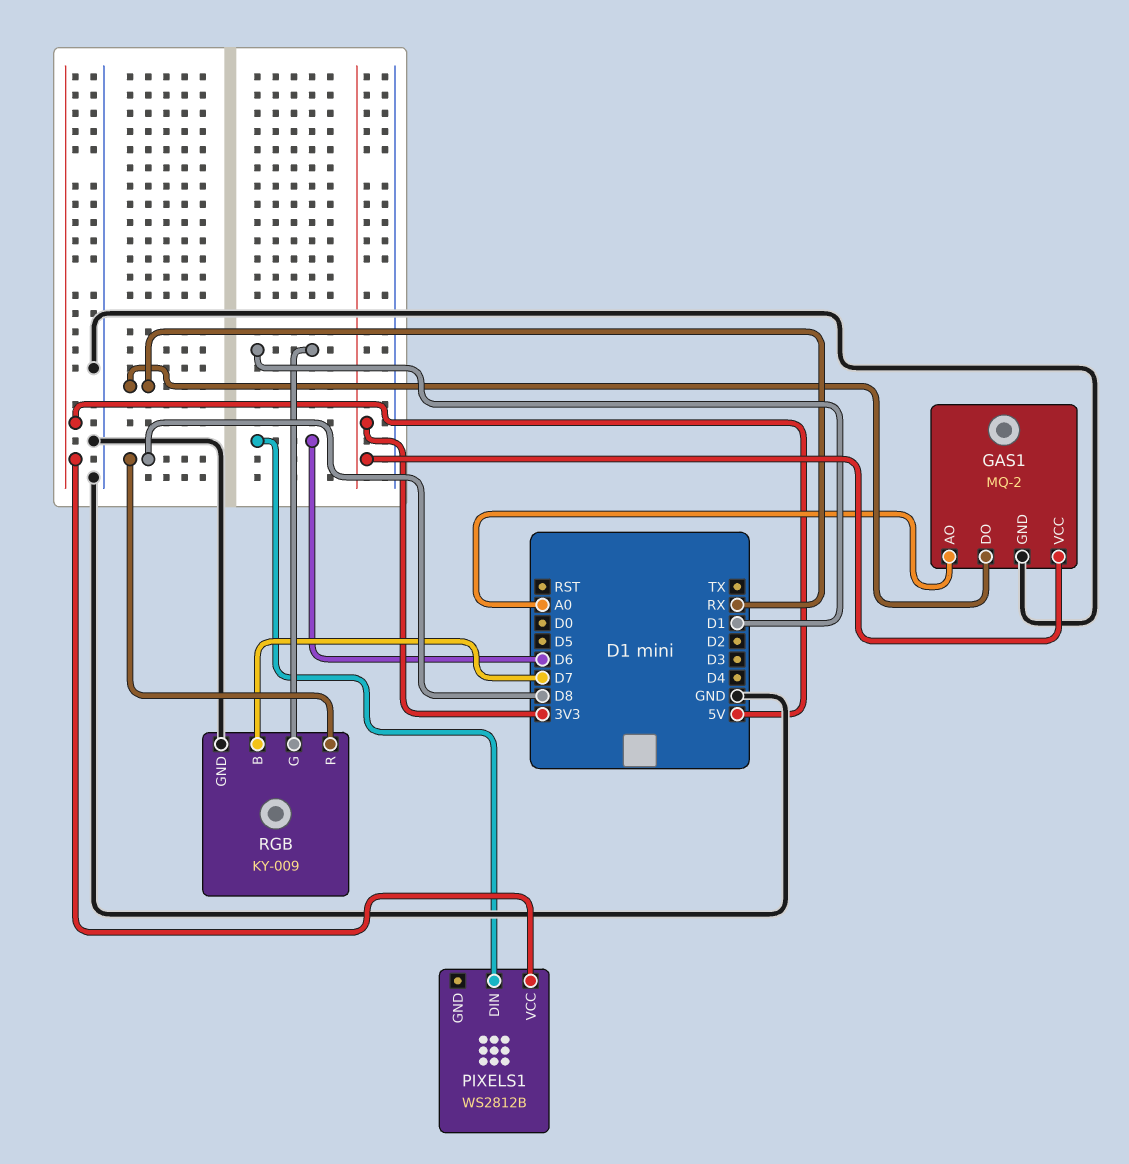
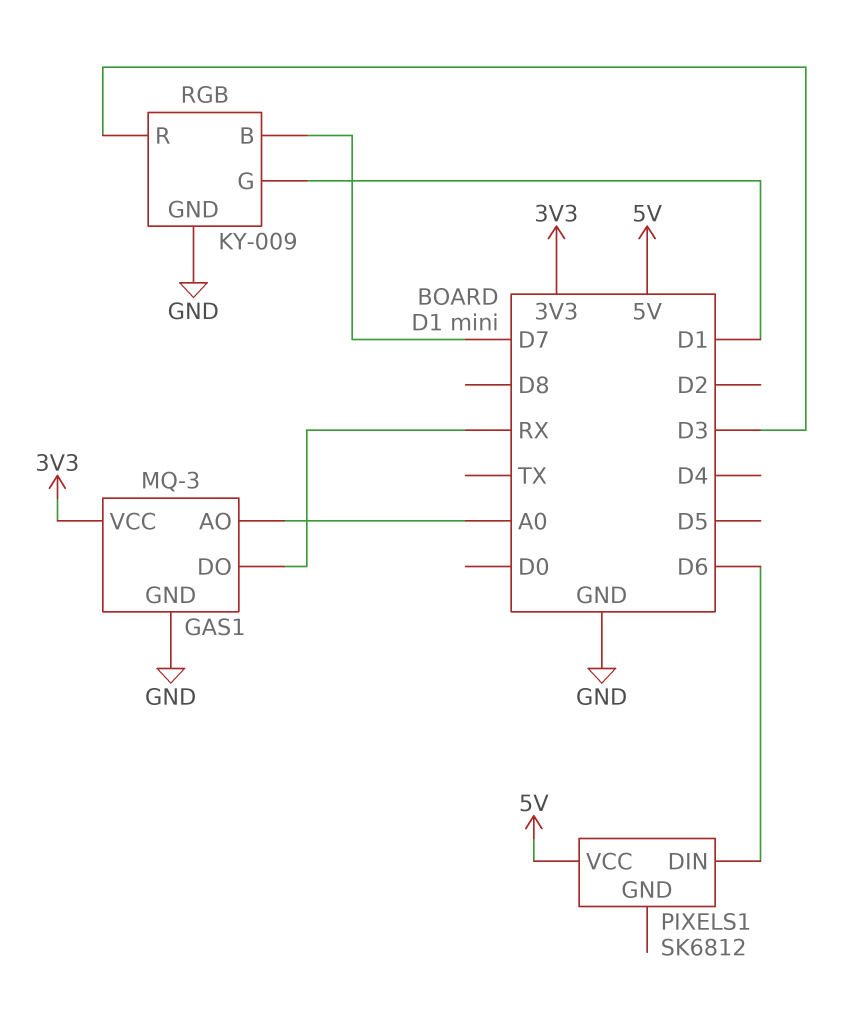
GAS1: MQ-2 -> MQ-3
PIXELS1: WS2812B -> SK6812
RGB pin R: D8 -> D3

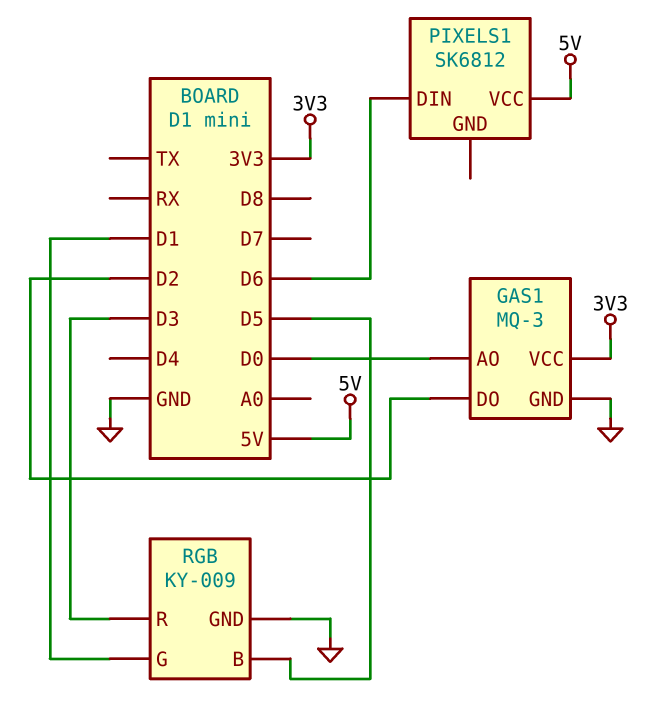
GAS1 pin AO: A0 -> D0
GAS1 pin DO: RX -> D2
RGB pin B: D7 -> D5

—————

WORK ORDER: Although the records contain pictures, the copy should hold only their text, reproduced exactly.

YOUR SOLUTION:
GAS1: MQ-2 -> MQ-3
PIXELS1: WS2812B -> SK6812
RGB pin R: D8 -> D3

GAS1 pin AO: A0 -> D0
GAS1 pin DO: RX -> D2
RGB pin B: D7 -> D5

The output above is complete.